**WHAT THIS TASK INVOLVES:** Repeat every record exactly, but keep images out of the copy.
*** Opening DATA FOR THE TASK ***
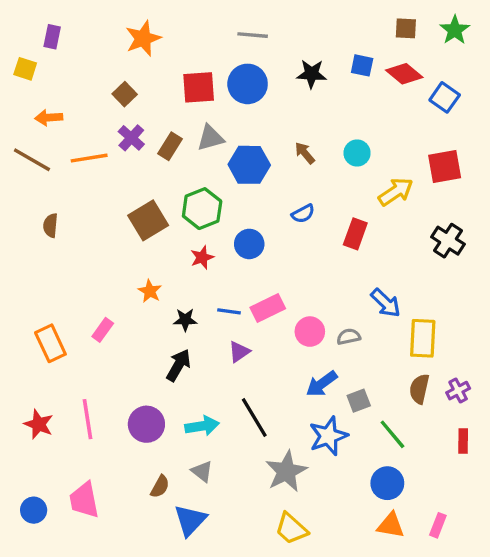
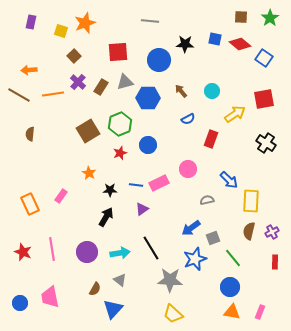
yellow square: (25, 69) -> (61, 31), moved
blue circle: (248, 84) -> (159, 60), moved
blue semicircle: (303, 214) -> (188, 119), moved
pink circle: (310, 332) -> (188, 169), moved
gray star: (286, 471) -> (170, 280), turned 30

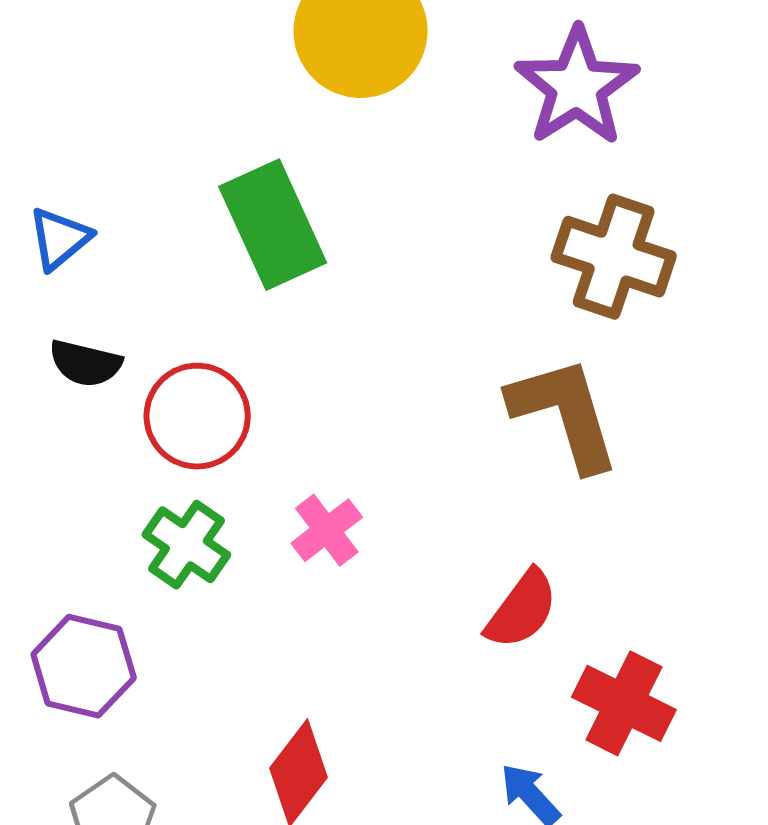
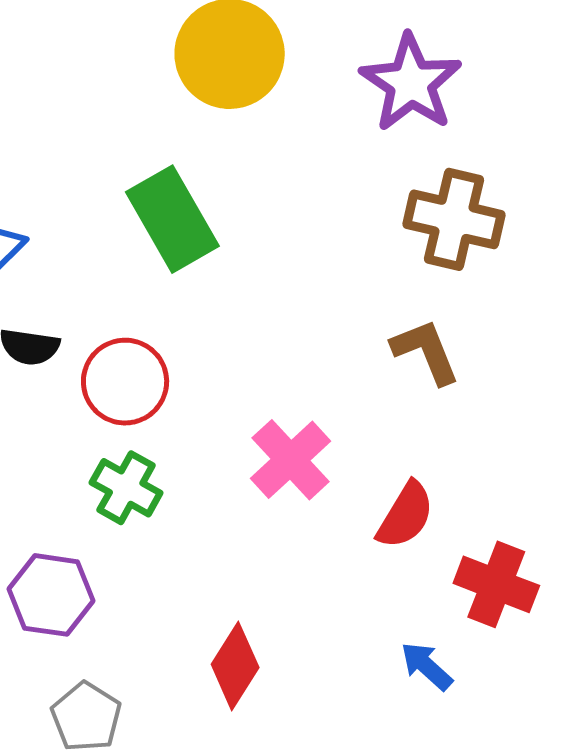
brown L-shape: (565, 414) -> (426, 352), size x0.7
pink cross: (327, 530) -> (291, 460), moved, size x1.4

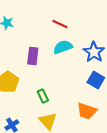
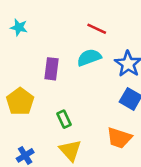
red line: (60, 24) -> (97, 29), moved

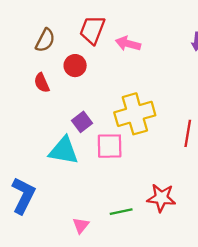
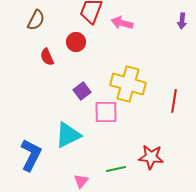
brown semicircle: (45, 40) -> (36, 20), moved
yellow cross: (135, 114) -> (128, 84), turned 32
cyan triangle: (64, 151) -> (68, 135), moved, turned -36

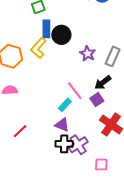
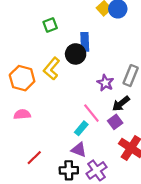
blue rectangle: (46, 29) -> (85, 42), moved
purple star: (88, 54) -> (105, 83), moved
black cross: (64, 144) -> (69, 170), moved

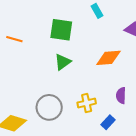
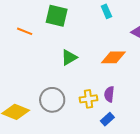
green square: (61, 30) -> (57, 16), moved
purple semicircle: (121, 96) -> (109, 94), moved

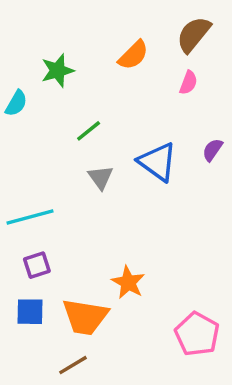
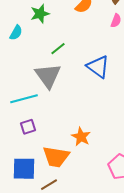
gray triangle: (101, 177) -> (48, 76), moved, size x1.8
blue square: (30, 312) -> (24, 169), moved, size x1.4

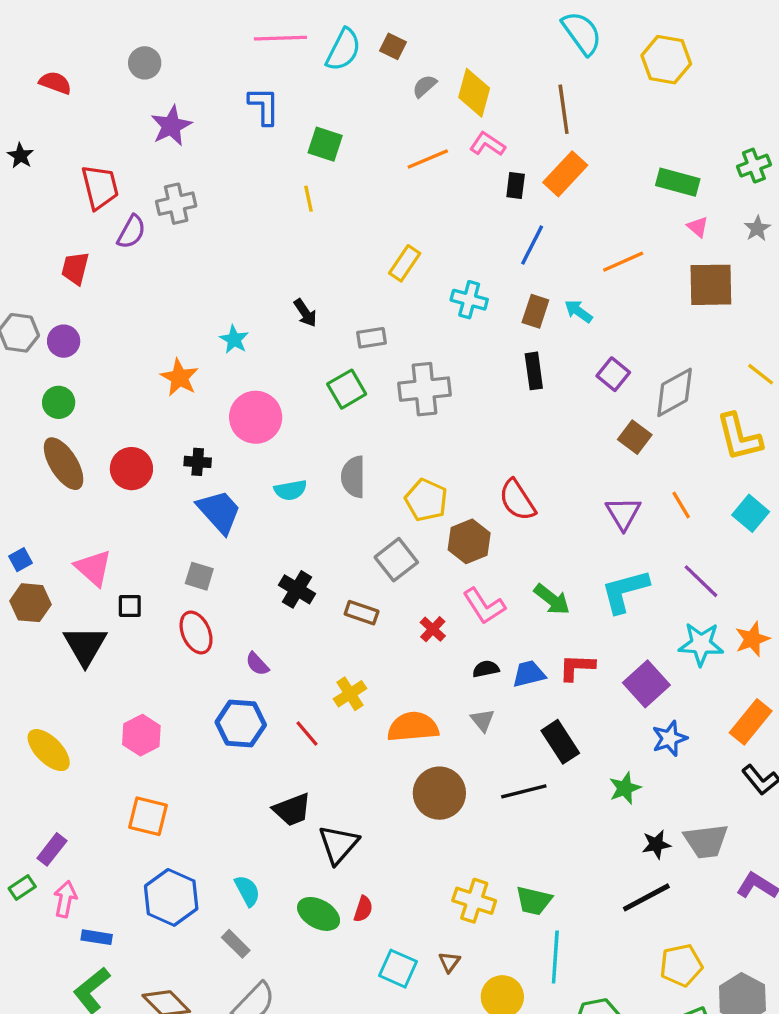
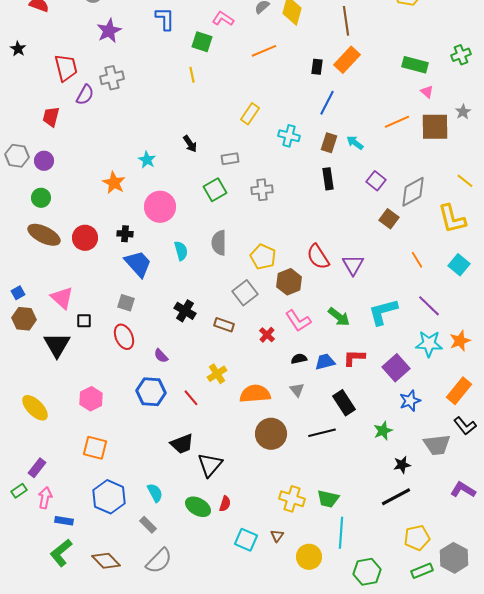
pink L-shape: (487, 144) -> (223, 19), moved
gray star: (757, 228) -> (463, 112), moved
orange line: (623, 262) -> (397, 122), moved
gray cross: (425, 389) -> (262, 190), size x0.7
brown ellipse: (64, 464) -> (44, 235), turned -32
cyan semicircle: (290, 490) -> (181, 251), turned -96
purple triangle: (623, 513) -> (353, 265), moved
gray trapezoid: (706, 841) -> (437, 445), moved

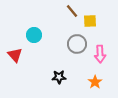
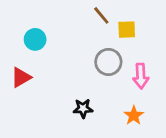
cyan circle: (34, 35) -> (35, 39), moved
red triangle: (15, 55) -> (21, 77), turned 42

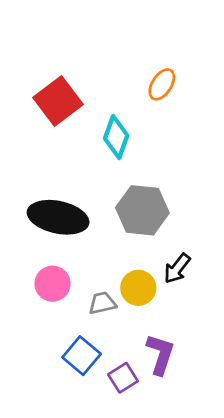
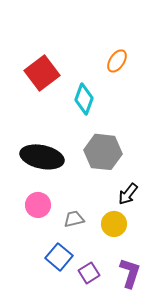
yellow circle: (138, 288) -> (114, 224), moved
purple L-shape: (160, 354) -> (130, 273), moved

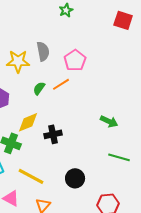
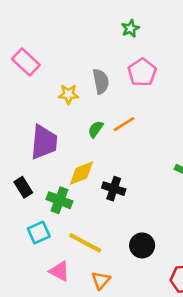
pink pentagon: (75, 60) -> (142, 72), moved
yellow star: (18, 61) -> (68, 94), size x0.7
black cross: (53, 134) -> (114, 189), turned 30

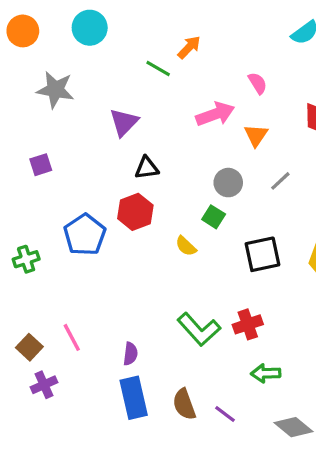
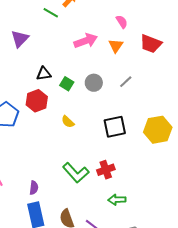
pink semicircle: (258, 83) -> (122, 22), moved
purple triangle: (124, 122) -> (20, 39), moved
orange triangle: (256, 135) -> (116, 46), moved
green square: (214, 217) -> (67, 84), moved

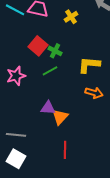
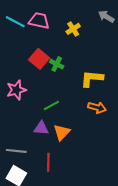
green line: (50, 71) -> (51, 105), moved
purple triangle: (48, 108) -> (41, 128), moved
red line: (65, 150) -> (48, 162), moved

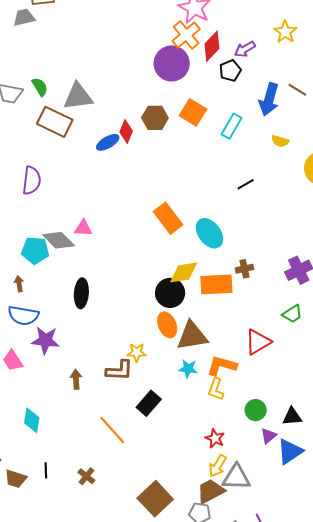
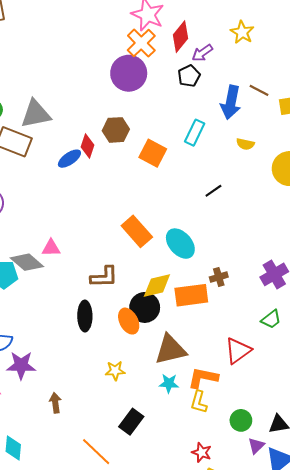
red diamond: (212, 46) -> (181, 37), moved
orange square: (193, 112) -> (153, 153), moved
black ellipse: (81, 293) -> (85, 316), moved
orange ellipse: (167, 325) -> (129, 321), moved
brown L-shape: (119, 370) -> (104, 277), moved

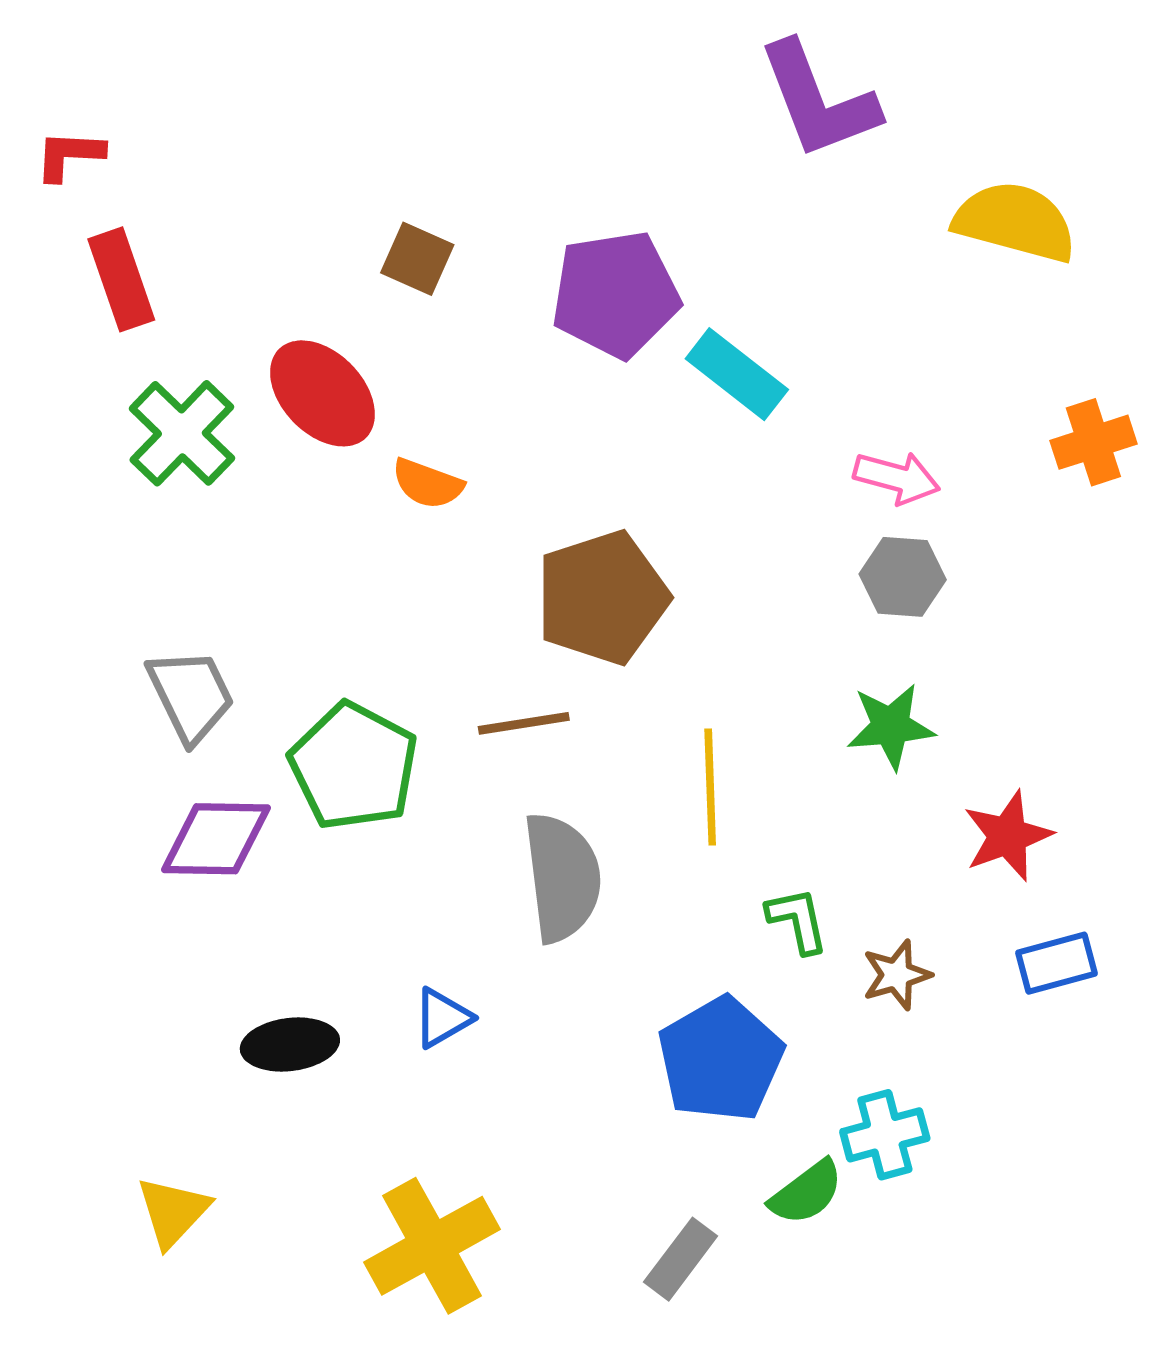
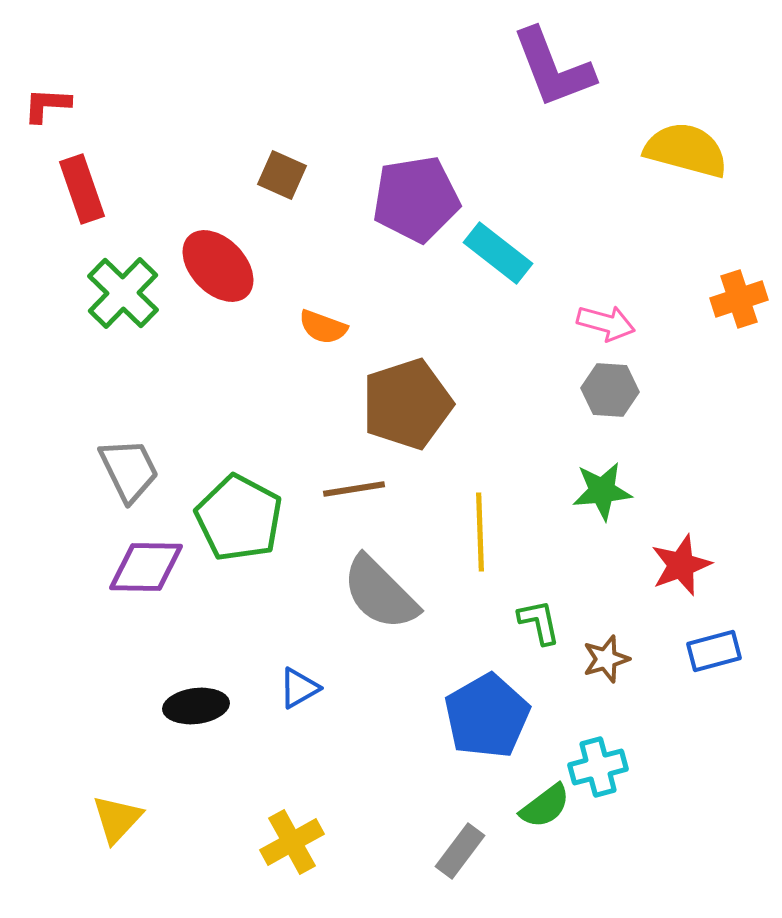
orange semicircle: (428, 484) -> (323, 327), moved
gray semicircle: (562, 877) -> (380, 593), turned 142
yellow cross: (432, 1246) -> (292, 842), size x0.7

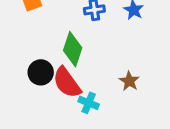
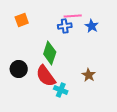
black circle: (41, 72) -> (19, 69), moved

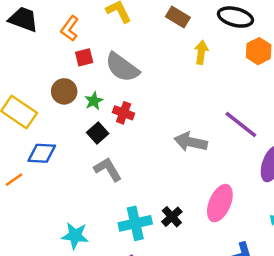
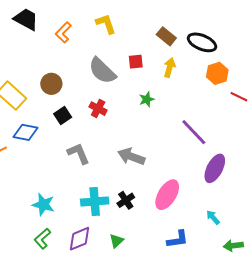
brown rectangle: (178, 17) -> (166, 36), moved
red square: (84, 57) -> (136, 62), moved
green star: (94, 101) -> (147, 99), moved
black square: (98, 133) -> (63, 116), moved
gray arrow: (191, 142) -> (131, 157), moved

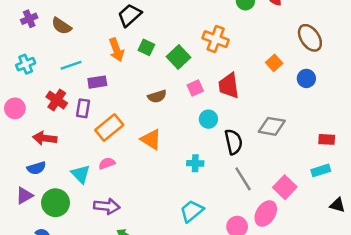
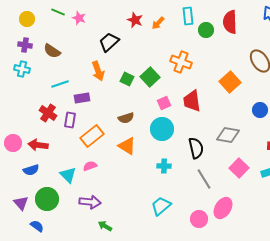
purple cross: (29, 19) -> (25, 45), turned 32
green square: (146, 47) -> (127, 79), moved
orange square: (274, 63) -> (230, 82), size x1.5
cyan cross: (26, 64) -> (22, 69), moved, turned 35
blue circle: (306, 78) -> (260, 110), moved
brown semicircle: (157, 96) -> (126, 118), moved
pink circle: (15, 108) -> (13, 143), moved
cyan circle: (208, 119) -> (162, 129), moved, size x1.5
pink square: (285, 187) -> (239, 168), moved
purple triangle: (24, 196) -> (21, 203), moved, turned -42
*** Closing DATA FOR THE TASK ***
**RESPONSE TO THIS EXERCISE:**
yellow square: (25, 69) -> (61, 31), moved
blue circle: (248, 84) -> (159, 60), moved
blue semicircle: (303, 214) -> (188, 119), moved
pink circle: (310, 332) -> (188, 169), moved
gray star: (286, 471) -> (170, 280), turned 30

brown L-shape: (565, 414) -> (426, 352), size x0.7
pink cross: (327, 530) -> (291, 460), moved, size x1.4

red line: (60, 24) -> (97, 29), moved

brown semicircle: (45, 40) -> (36, 20), moved
yellow cross: (135, 114) -> (128, 84), turned 32
cyan triangle: (64, 151) -> (68, 135), moved, turned -36

blue rectangle: (46, 29) -> (85, 42), moved
purple star: (88, 54) -> (105, 83), moved
black cross: (64, 144) -> (69, 170), moved

green square: (61, 30) -> (57, 16), moved
purple semicircle: (121, 96) -> (109, 94), moved

gray triangle: (101, 177) -> (48, 76), moved, size x1.8
blue square: (30, 312) -> (24, 169), moved, size x1.4

pink L-shape: (487, 144) -> (223, 19), moved
gray star: (757, 228) -> (463, 112), moved
orange line: (623, 262) -> (397, 122), moved
gray cross: (425, 389) -> (262, 190), size x0.7
brown ellipse: (64, 464) -> (44, 235), turned -32
cyan semicircle: (290, 490) -> (181, 251), turned -96
purple triangle: (623, 513) -> (353, 265), moved
gray trapezoid: (706, 841) -> (437, 445), moved

cyan circle: (34, 35) -> (35, 39), moved
red triangle: (15, 55) -> (21, 77), turned 42

yellow circle: (138, 288) -> (114, 224), moved
purple L-shape: (160, 354) -> (130, 273), moved

pink pentagon: (75, 60) -> (142, 72), moved
yellow star: (18, 61) -> (68, 94), size x0.7
black cross: (53, 134) -> (114, 189), turned 30

pink semicircle: (258, 83) -> (122, 22), moved
purple triangle: (124, 122) -> (20, 39), moved
orange triangle: (256, 135) -> (116, 46), moved
green square: (214, 217) -> (67, 84), moved

green line: (50, 71) -> (51, 105), moved
purple triangle: (48, 108) -> (41, 128), moved
red line: (65, 150) -> (48, 162), moved

red diamond: (212, 46) -> (181, 37), moved
orange square: (193, 112) -> (153, 153), moved
black ellipse: (81, 293) -> (85, 316), moved
orange ellipse: (167, 325) -> (129, 321), moved
brown L-shape: (119, 370) -> (104, 277), moved

orange semicircle: (428, 484) -> (323, 327), moved
gray semicircle: (562, 877) -> (380, 593), turned 142
yellow cross: (432, 1246) -> (292, 842), size x0.7

black circle: (41, 72) -> (19, 69), moved

brown rectangle: (178, 17) -> (166, 36), moved
red square: (84, 57) -> (136, 62), moved
green star: (94, 101) -> (147, 99), moved
black square: (98, 133) -> (63, 116), moved
gray arrow: (191, 142) -> (131, 157), moved

purple cross: (29, 19) -> (25, 45), turned 32
green square: (146, 47) -> (127, 79), moved
orange square: (274, 63) -> (230, 82), size x1.5
cyan cross: (26, 64) -> (22, 69), moved, turned 35
blue circle: (306, 78) -> (260, 110), moved
brown semicircle: (157, 96) -> (126, 118), moved
pink circle: (15, 108) -> (13, 143), moved
cyan circle: (208, 119) -> (162, 129), moved, size x1.5
pink square: (285, 187) -> (239, 168), moved
purple triangle: (24, 196) -> (21, 203), moved, turned -42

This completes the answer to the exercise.